Give back exactly the lines from the one that holds "(341, 179) = (442, 204): none -> purple vase" through the final line of the data; omit the pictures and add nothing.

Stored records
★ ★ ★ ★
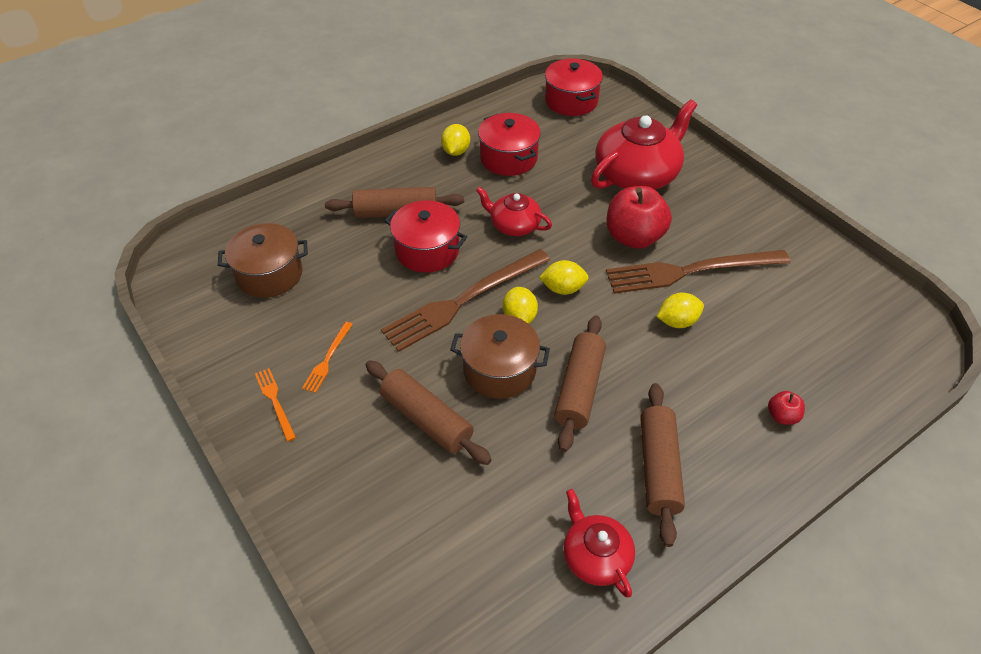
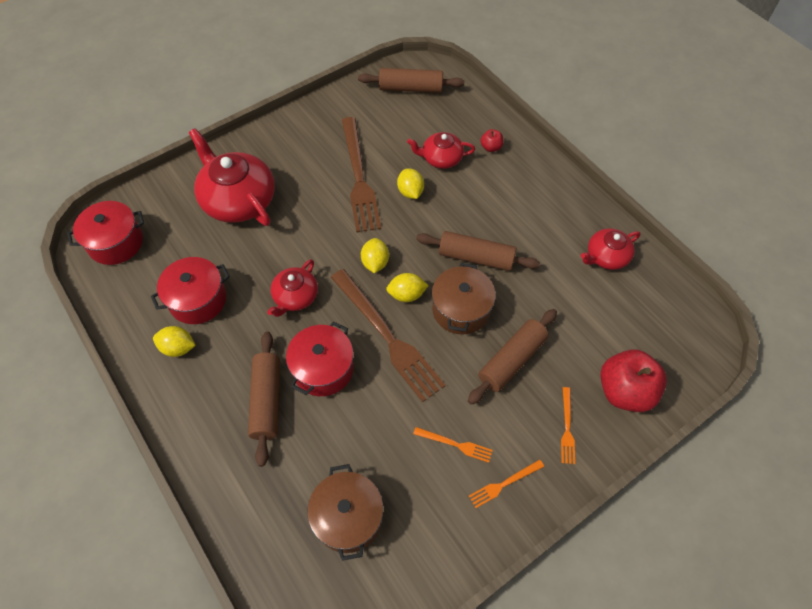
camera: 90 degrees left, 10 degrees up
(330, 472) = (567, 428): none -> orange fork
(634, 237) = (318, 210): red apple -> red apple (624, 391)
(658, 468) = (538, 217): brown rolling pin -> brown rolling pin (411, 88)
(744, 355) = (441, 158): none -> red teapot

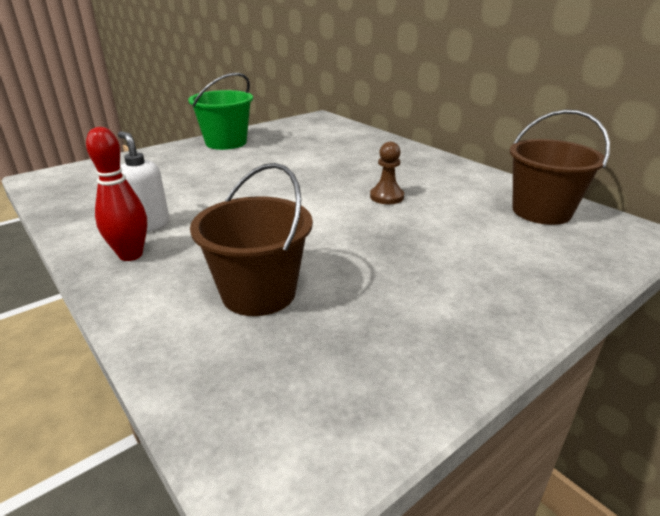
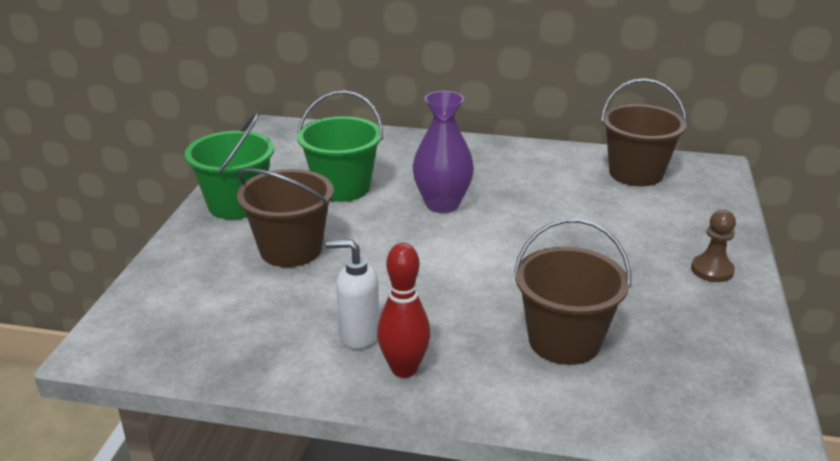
camera: 40 degrees left, 0 degrees up
(207, 171) = (291, 249): none -> brown bucket
(297, 152) = (342, 188): none -> green bucket
(341, 179) = (442, 204): none -> purple vase
(386, 197) = (510, 207): brown pawn -> brown pawn (712, 270)

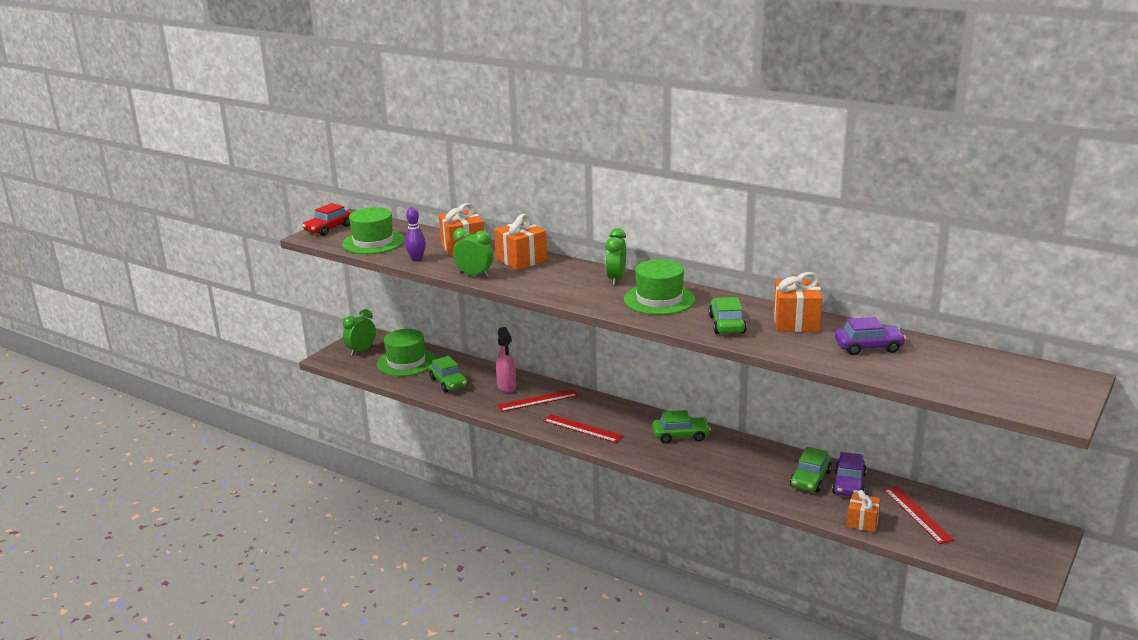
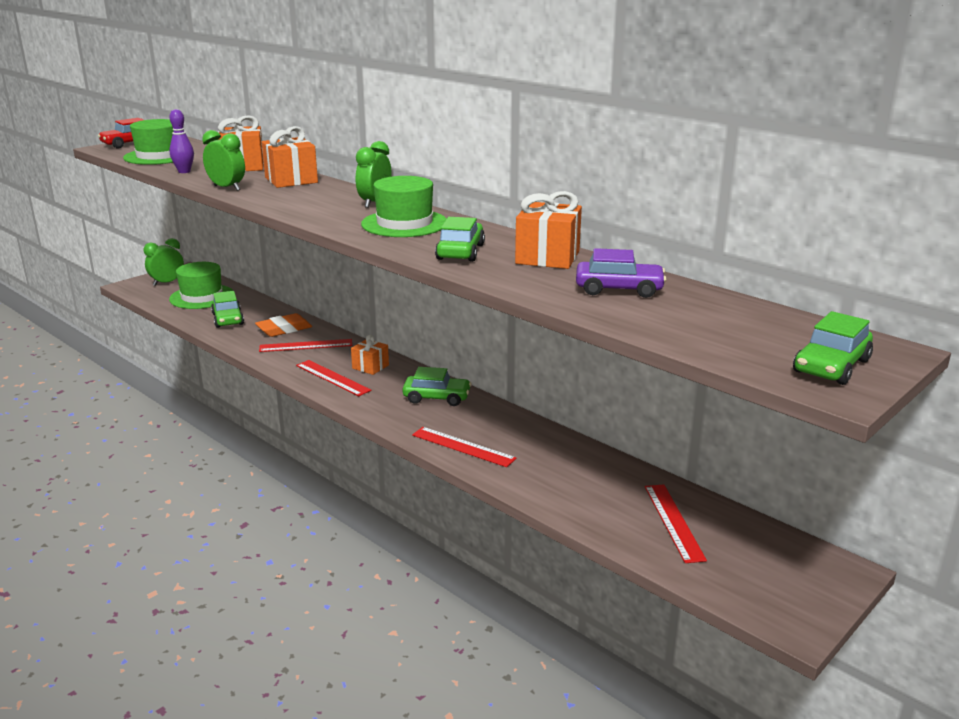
camera: 10 degrees right, 0 degrees up
(507, 387) = (284, 329): pink spray bottle -> orange eraser
(728, 476) = (463, 446): none -> red ruler
(810, 479) = (560, 463): green car -> green car (831, 366)
(849, 484) = (604, 475): purple car -> none
(862, 522) = (597, 522): orange gift -> orange gift (370, 367)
★ ★ ★ ★
§ Exercise result
(341, 179) = (442, 204): none -> purple vase
(386, 197) = (510, 207): brown pawn -> brown pawn (712, 270)

camera: 10 degrees right, 0 degrees up
(507, 387) = (284, 329): pink spray bottle -> orange eraser
(728, 476) = (463, 446): none -> red ruler
(810, 479) = (560, 463): green car -> green car (831, 366)
(849, 484) = (604, 475): purple car -> none
(862, 522) = (597, 522): orange gift -> orange gift (370, 367)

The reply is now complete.